◆ What this task involves
What you return should match the data exactly, from the first line to the last.

◆ Supplied information
━━━━━━
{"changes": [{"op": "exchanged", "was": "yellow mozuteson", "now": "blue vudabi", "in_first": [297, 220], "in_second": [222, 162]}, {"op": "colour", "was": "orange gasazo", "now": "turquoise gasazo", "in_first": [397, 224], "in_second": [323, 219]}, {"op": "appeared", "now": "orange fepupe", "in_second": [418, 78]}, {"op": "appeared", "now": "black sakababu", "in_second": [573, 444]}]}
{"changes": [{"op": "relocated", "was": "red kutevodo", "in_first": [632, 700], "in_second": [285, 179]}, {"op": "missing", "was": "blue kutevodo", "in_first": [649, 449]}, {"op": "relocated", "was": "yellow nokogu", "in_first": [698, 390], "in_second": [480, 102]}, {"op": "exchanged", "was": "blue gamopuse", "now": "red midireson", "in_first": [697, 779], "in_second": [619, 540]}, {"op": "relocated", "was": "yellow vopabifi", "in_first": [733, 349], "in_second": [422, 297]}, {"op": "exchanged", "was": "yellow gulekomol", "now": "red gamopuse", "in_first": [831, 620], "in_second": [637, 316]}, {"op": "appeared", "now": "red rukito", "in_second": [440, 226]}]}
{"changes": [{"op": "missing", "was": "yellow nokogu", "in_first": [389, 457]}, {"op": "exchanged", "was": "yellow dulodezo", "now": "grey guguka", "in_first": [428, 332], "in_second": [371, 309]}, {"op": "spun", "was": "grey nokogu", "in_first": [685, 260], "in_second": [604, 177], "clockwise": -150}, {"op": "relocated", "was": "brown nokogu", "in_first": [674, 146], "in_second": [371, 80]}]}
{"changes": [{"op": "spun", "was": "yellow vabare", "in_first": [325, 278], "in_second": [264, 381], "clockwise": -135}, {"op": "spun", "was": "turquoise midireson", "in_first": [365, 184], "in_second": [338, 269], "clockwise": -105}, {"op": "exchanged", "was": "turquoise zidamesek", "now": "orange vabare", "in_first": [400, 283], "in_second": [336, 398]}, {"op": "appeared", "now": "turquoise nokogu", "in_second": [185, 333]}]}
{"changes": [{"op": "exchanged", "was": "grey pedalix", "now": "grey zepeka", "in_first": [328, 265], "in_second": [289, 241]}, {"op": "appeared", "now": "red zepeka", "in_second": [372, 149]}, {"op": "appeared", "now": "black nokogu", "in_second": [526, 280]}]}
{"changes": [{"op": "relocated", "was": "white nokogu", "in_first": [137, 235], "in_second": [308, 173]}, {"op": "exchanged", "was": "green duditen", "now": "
━━━━━━
◆ Task result
{"changes": [{"op": "exchanged", "was": "yellow mozuteson", "now": "blue vudabi", "in_first": [297, 220], "in_second": [222, 162]}, {"op": "colour", "was": "orange gasazo", "now": "turquoise gasazo", "in_first": [397, 224], "in_second": [323, 219]}, {"op": "appeared", "now": "orange fepupe", "in_second": [418, 78]}, {"op": "appeared", "now": "black sakababu", "in_second": [573, 444]}]}
{"changes": [{"op": "relocated", "was": "red kutevodo", "in_first": [632, 700], "in_second": [285, 179]}, {"op": "missing", "was": "blue kutevodo", "in_first": [649, 449]}, {"op": "relocated", "was": "yellow nokogu", "in_first": [698, 390], "in_second": [480, 102]}, {"op": "exchanged", "was": "blue gamopuse", "now": "red midireson", "in_first": [697, 779], "in_second": [619, 540]}, {"op": "relocated", "was": "yellow vopabifi", "in_first": [733, 349], "in_second": [422, 297]}, {"op": "exchanged", "was": "yellow gulekomol", "now": "red gamopuse", "in_first": [831, 620], "in_second": [637, 316]}, {"op": "appeared", "now": "red rukito", "in_second": [440, 226]}]}
{"changes": [{"op": "missing", "was": "yellow nokogu", "in_first": [389, 457]}, {"op": "exchanged", "was": "yellow dulodezo", "now": "grey guguka", "in_first": [428, 332], "in_second": [371, 309]}, {"op": "spun", "was": "grey nokogu", "in_first": [685, 260], "in_second": [604, 177], "clockwise": -150}, {"op": "relocated", "was": "brown nokogu", "in_first": [674, 146], "in_second": [371, 80]}]}
{"changes": [{"op": "spun", "was": "yellow vabare", "in_first": [325, 278], "in_second": [264, 381], "clockwise": -135}, {"op": "spun", "was": "turquoise midireson", "in_first": [365, 184], "in_second": [338, 269], "clockwise": -105}, {"op": "exchanged", "was": "turquoise zidamesek", "now": "orange vabare", "in_first": [400, 283], "in_second": [336, 398]}, {"op": "appeared", "now": "turquoise nokogu", "in_second": [185, 333]}]}
{"changes": [{"op": "exchanged", "was": "grey pedalix", "now": "grey zepeka", "in_first": [328, 265], "in_second": [289, 241]}, {"op": "appeared", "now": "red zepeka", "in_second": [372, 149]}, {"op": "appeared", "now": "black nokogu", "in_second": [526, 280]}]}
{"changes": [{"op": "relocated", "was": "white nokogu", "in_first": [137, 235], "in_second": [308, 173]}, {"op": "exchanged", "was": "green duditen", "now": "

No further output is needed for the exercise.